• **Work instruction**:
With the images omitted, return all of the entries exactly as they stand.

Object state change records:
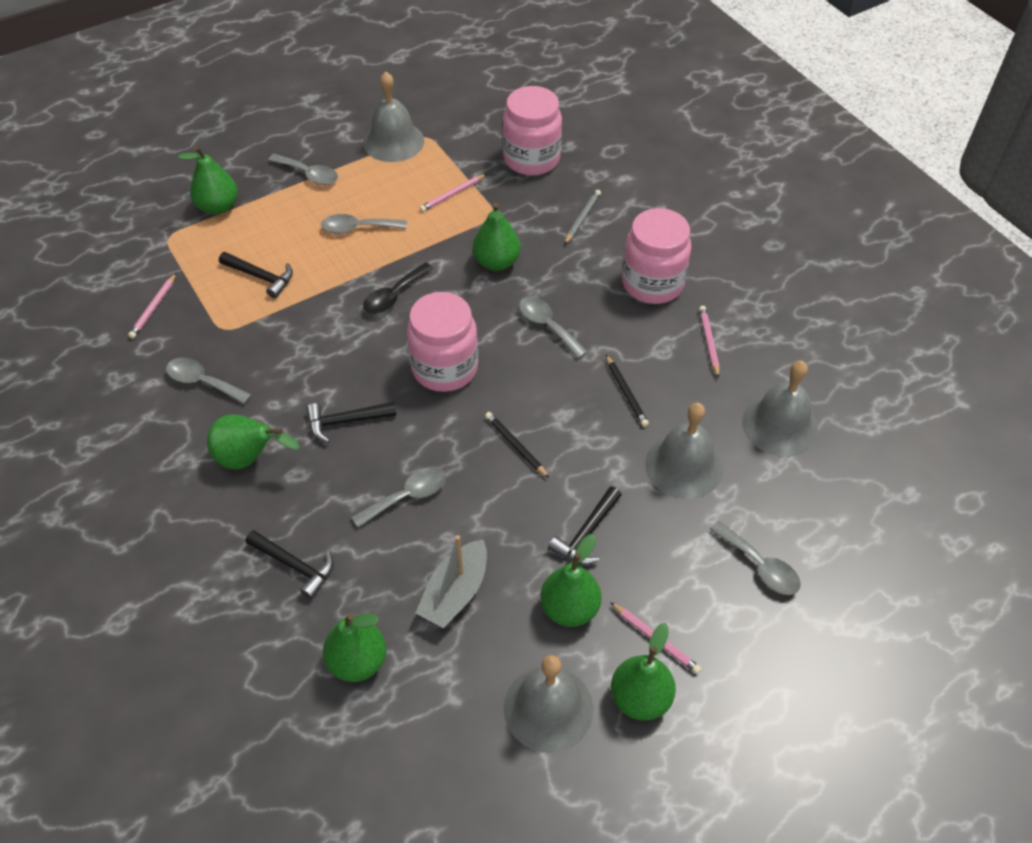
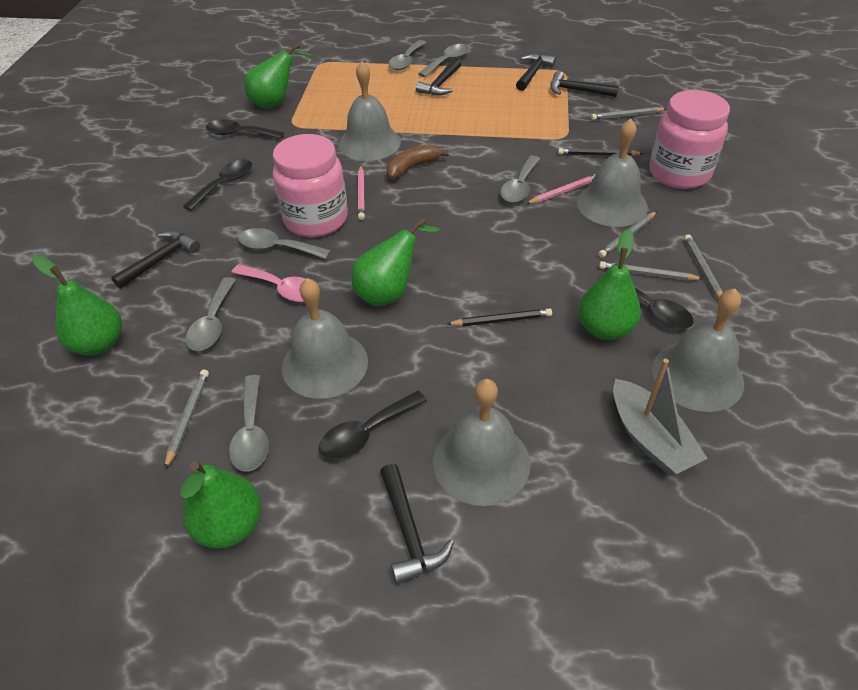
black hammer: 4 -> 5
black spoon: 1 -> 4
brown banana: 0 -> 1
green pear: 6 -> 5
grey bell: 4 -> 5
grey pencil: 1 -> 5
pink jar: 3 -> 2
pink pencil: 4 -> 2
pink spoon: 0 -> 1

• **Finished exercise**:
black hammer: 4 -> 5
black spoon: 1 -> 4
brown banana: 0 -> 1
green pear: 6 -> 5
grey bell: 4 -> 5
grey pencil: 1 -> 5
pink jar: 3 -> 2
pink pencil: 4 -> 2
pink spoon: 0 -> 1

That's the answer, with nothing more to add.